-- About this exercise --
Below are records to return verbatim; the pictures are to be dropped.

-- Listed entries --
━━━━━━

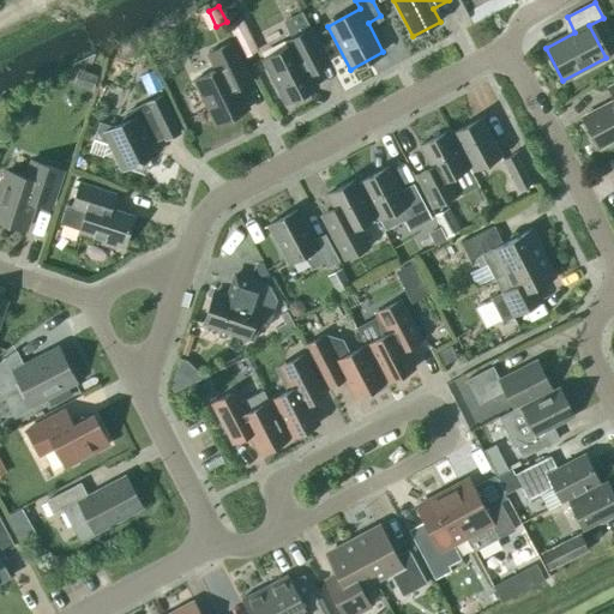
[(229,26),(228,26),(236,44),(238,44),(252,37),(246,25),(244,19),(229,26)]
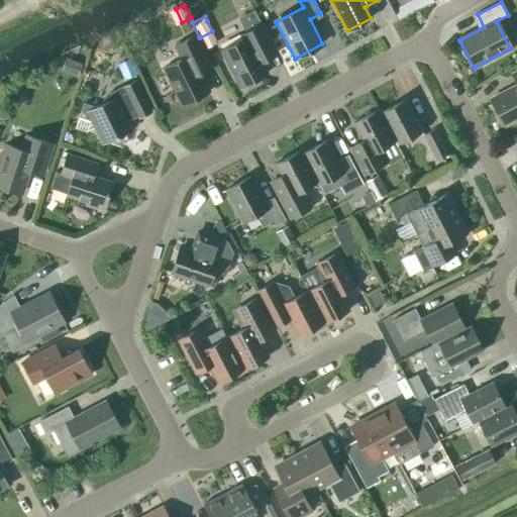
[(261,62),(277,53),(262,24),(245,33),(247,36),(221,50),(240,88),(267,74),(261,62)]
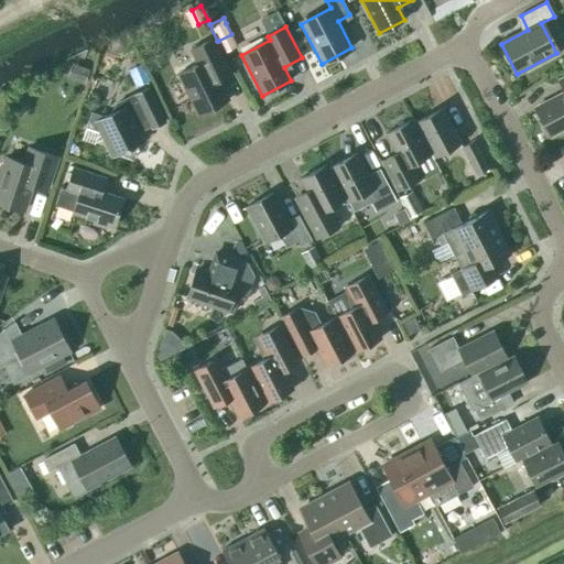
[(217,79),(229,74),(213,40),(192,51),(198,65),(179,75),(198,115),(228,100),(217,79)]
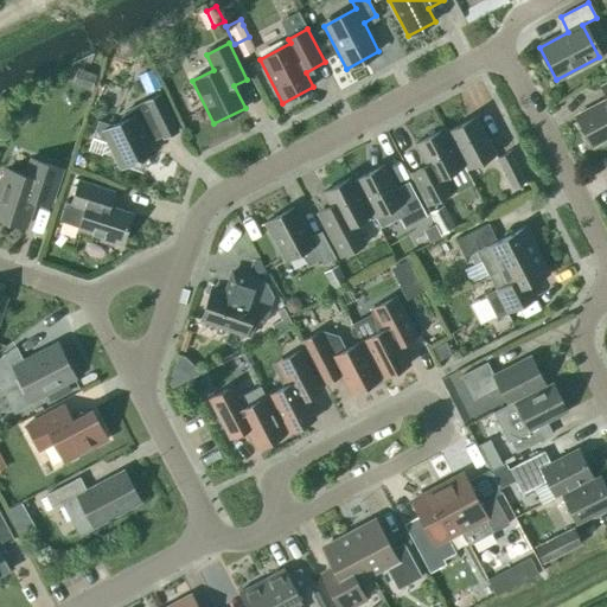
[(85,69),(80,87),(90,90),(96,72),(94,71),(89,70),(85,69)]
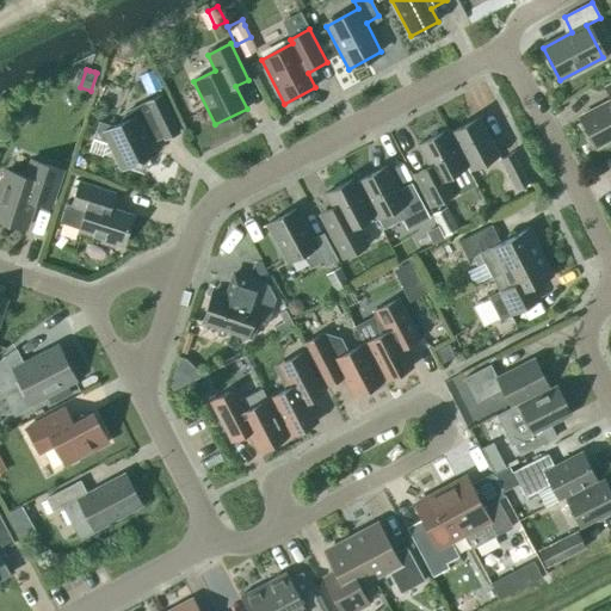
[(161,87),(153,69),(139,76),(146,94),(161,87)]
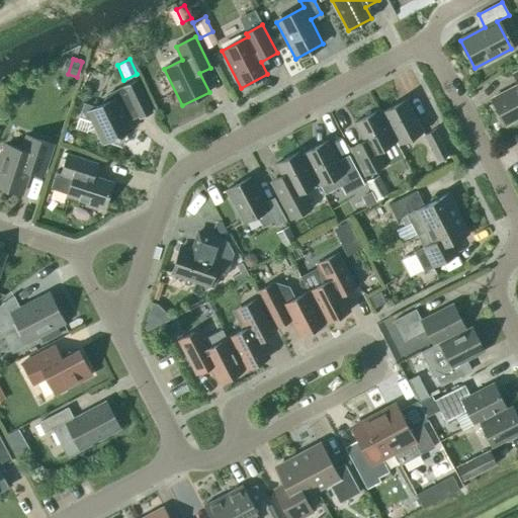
[(517,116),(517,73),(513,76),(517,85),(517,87),(492,101),(504,124),(517,116)]
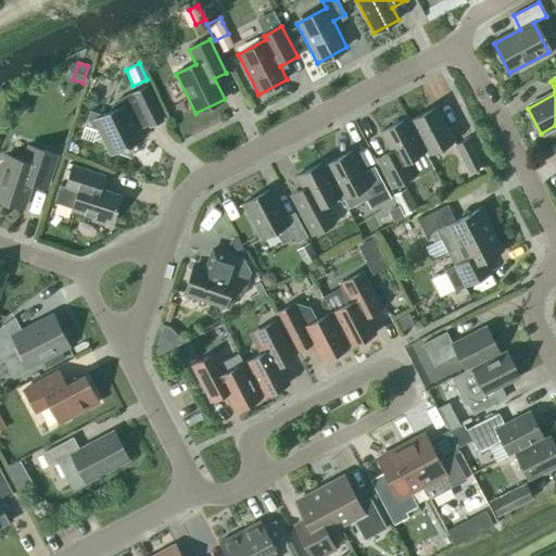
[(163,121),(147,87),(134,93),(133,92),(111,103),(111,108),(98,115),(90,113),(86,126),(98,129),(110,155),(116,152),(124,154),(126,149),(127,150),(128,147),(142,140),(137,130),(149,125),(150,127),(163,121)]
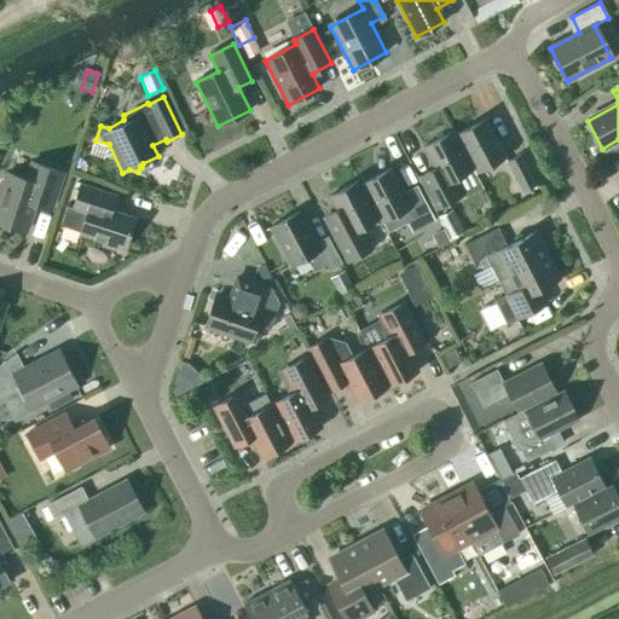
[(485,120),(456,134),(476,173),(504,158),(485,120)]
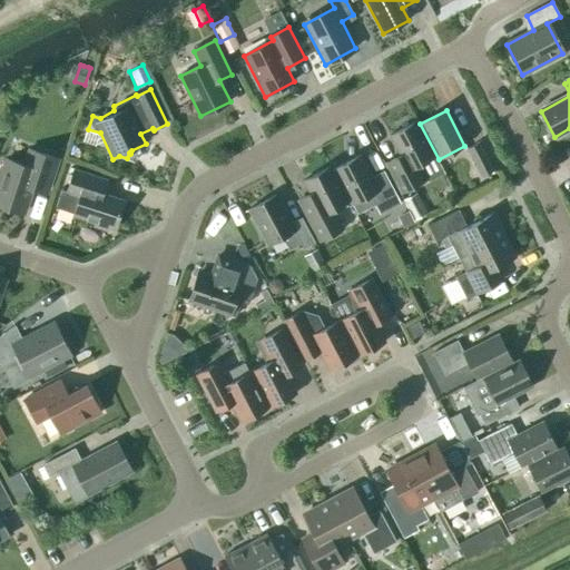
[(416,123),(390,136),(400,155),(385,161),(402,194),(426,180),(419,166),(434,157),(416,123)]
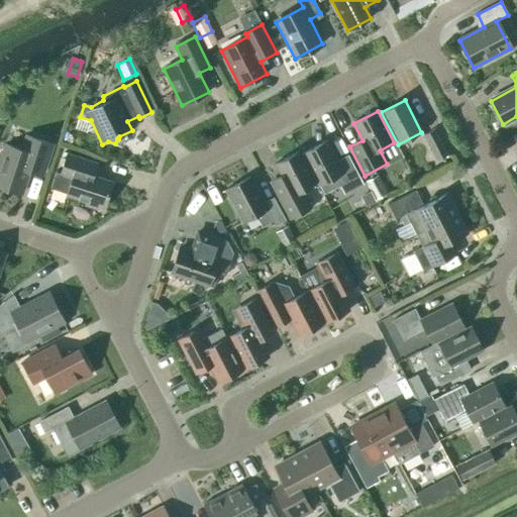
[(436,162),(447,156),(434,130),(423,136),(436,162)]
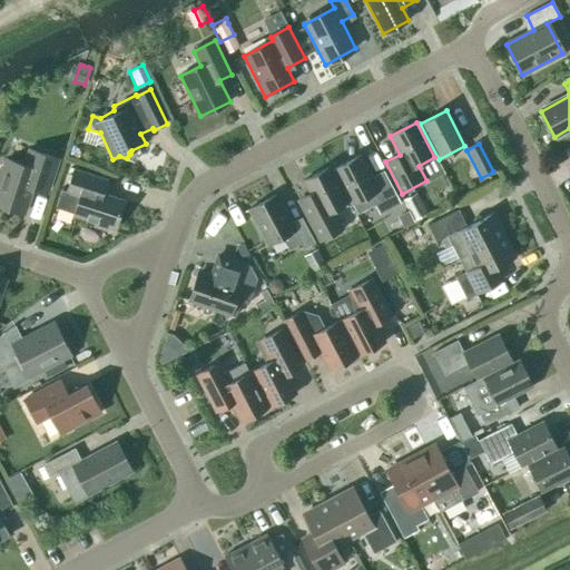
[(47,189),(48,190),(58,159),(29,150),(25,166),(6,159),(0,177),(0,206),(23,214),(33,185),(47,189)]
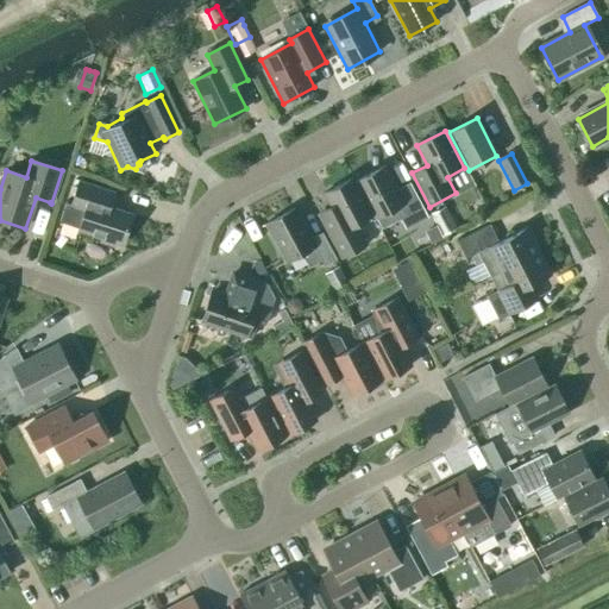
[(384,167),(357,181),(376,219),(405,205),(384,167)]
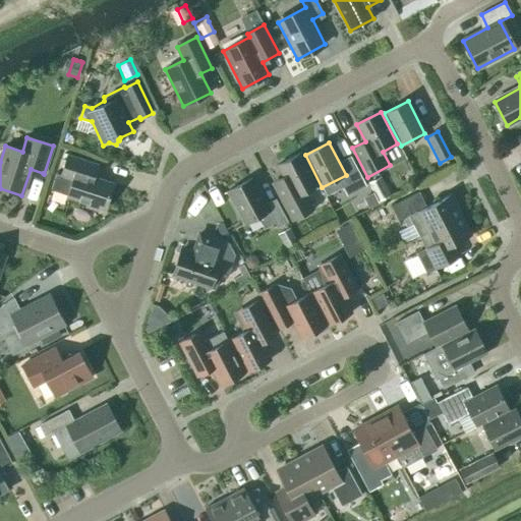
[(283,176),(272,182),(293,221),(312,211),(303,192),(317,185),(301,153),(277,166),(283,176)]
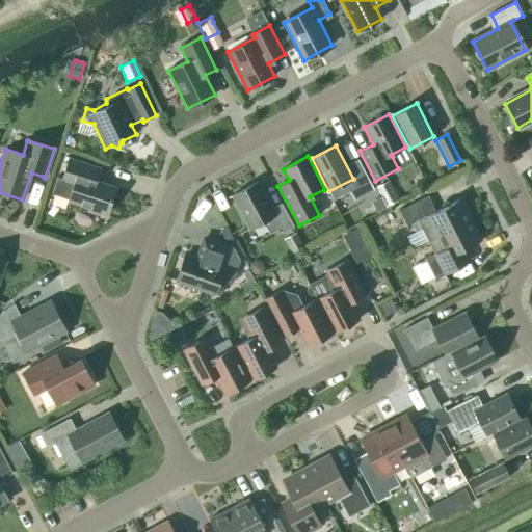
[(98,168),(69,159),(62,178),(56,176),(51,192),(69,198),(69,201),(88,208),(90,210),(99,213),(102,212),(107,213),(115,188),(95,181),(98,168)]
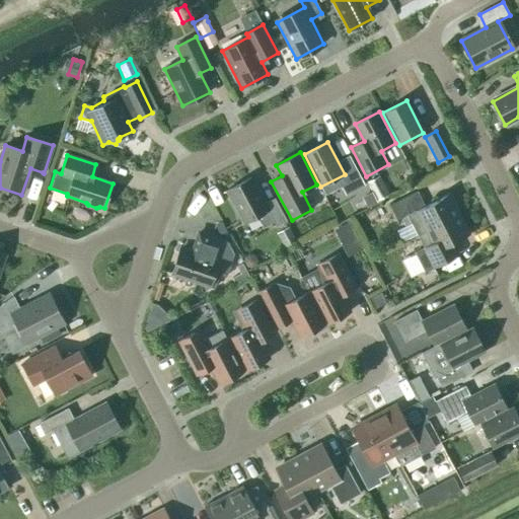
[(378,175),(366,181),(375,199),(376,200),(388,194),(378,175)]
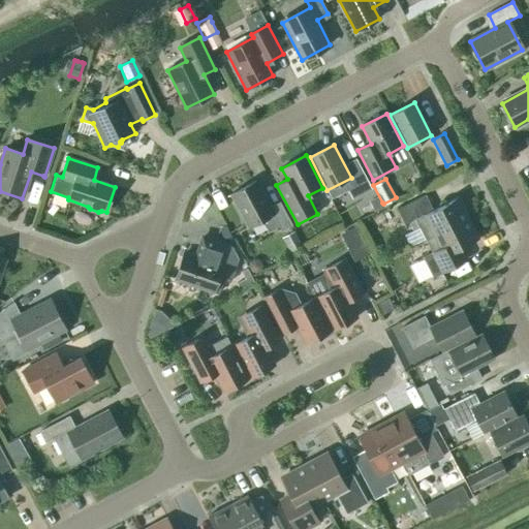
[(262,220),(269,232),(279,226),(281,229),(290,224),(279,201),(269,207),(255,182),(223,198),(224,199),(232,195),(249,227),(262,220)]
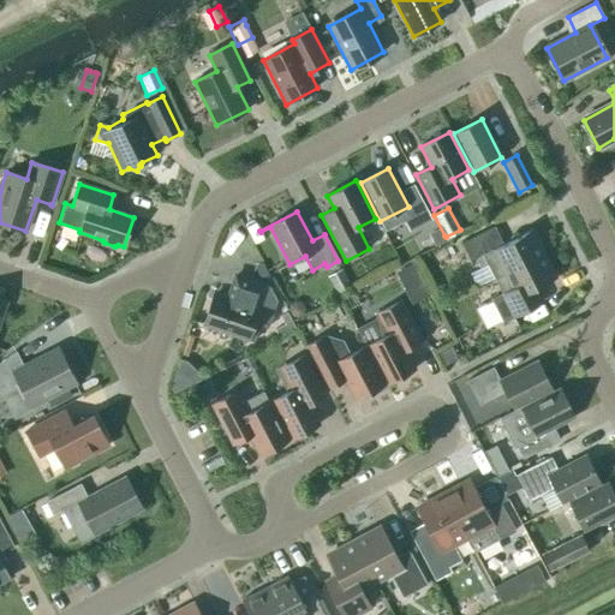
[(487,264),(495,280),(544,254),(532,230),(503,244),(494,227),(461,244),(470,262),(476,258),(481,267),(487,264)]
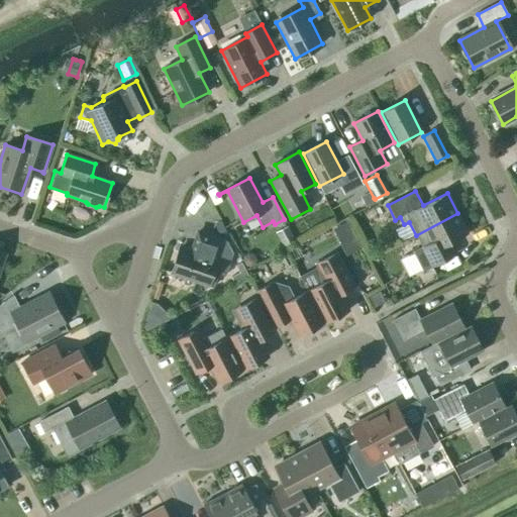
[(451,242),(469,234),(457,213),(416,235),(421,246),(412,251),(423,272),(457,254),(451,242)]
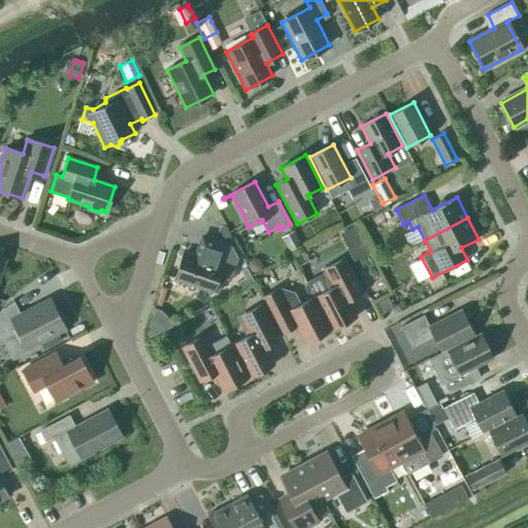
[(63,227),(61,233),(74,238),(77,232),(70,229),(66,228),(63,227)]
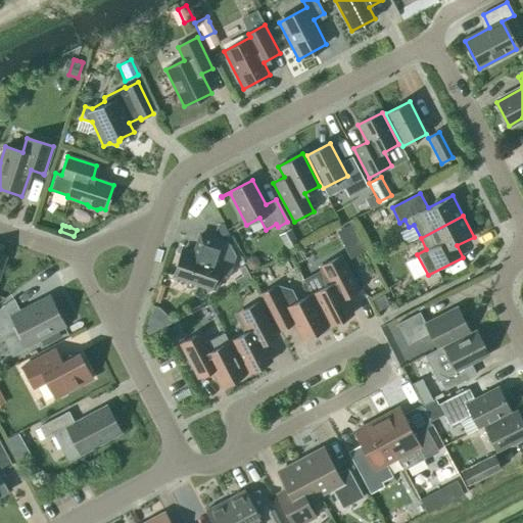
[(351,225),(336,232),(342,244),(345,242),(350,239),(357,236),(351,225)]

━━━━━━

-- Exercise answer --
[(229,26),(228,26),(236,44),(238,44),(252,37),(246,25),(244,19),(229,26)]
[(261,62),(277,53),(262,24),(245,33),(247,36),(221,50),(240,88),(267,74),(261,62)]
[(217,79),(229,74),(213,40),(192,51),(198,65),(179,75),(198,115),(228,100),(217,79)]
[(85,69),(80,87),(90,90),(96,72),(94,71),(89,70),(85,69)]
[(161,87),(153,69),(139,76),(146,94),(161,87)]
[(517,116),(517,73),(513,76),(517,85),(517,87),(492,101),(504,124),(517,116)]
[(163,121),(147,87),(134,93),(133,92),(111,103),(111,108),(98,115),(90,113),(86,126),(98,129),(110,155),(116,152),(124,154),(126,149),(127,150),(128,147),(142,140),(137,130),(149,125),(150,127),(163,121)]
[(485,120),(456,134),(476,173),(504,158),(485,120)]
[(416,123),(390,136),(400,155),(385,161),(402,194),(426,180),(419,166),(434,157),(416,123)]
[(436,162),(447,156),(434,130),(423,136),(436,162)]
[(47,189),(48,190),(58,159),(29,150),(25,166),(6,159),(0,177),(0,206),(23,214),(33,185),(47,189)]
[(384,167),(357,181),(376,219),(405,205),(384,167)]
[(283,176),(272,182),(293,221),(312,211),(303,192),(317,185),(301,153),(277,166),(283,176)]
[(98,168),(69,159),(62,178),(56,176),(51,192),(69,198),(69,201),(88,208),(90,210),(99,213),(102,212),(107,213),(115,188),(95,181),(98,168)]
[(378,175),(366,181),(375,199),(376,200),(388,194),(378,175)]
[(262,220),(269,232),(279,226),(281,229),(290,224),(279,201),(269,207),(255,182),(223,198),(224,199),(232,195),(249,227),(262,220)]
[(487,264),(495,280),(544,254),(532,230),(503,244),(494,227),(461,244),(470,262),(476,258),(481,267),(487,264)]
[(451,242),(469,234),(457,213),(416,235),(421,246),(412,251),(423,272),(457,254),(451,242)]
[(63,227),(61,233),(74,238),(77,232),(70,229),(66,228),(63,227)]
[(351,225),(336,232),(342,244),(345,242),(350,239),(357,236),(351,225)]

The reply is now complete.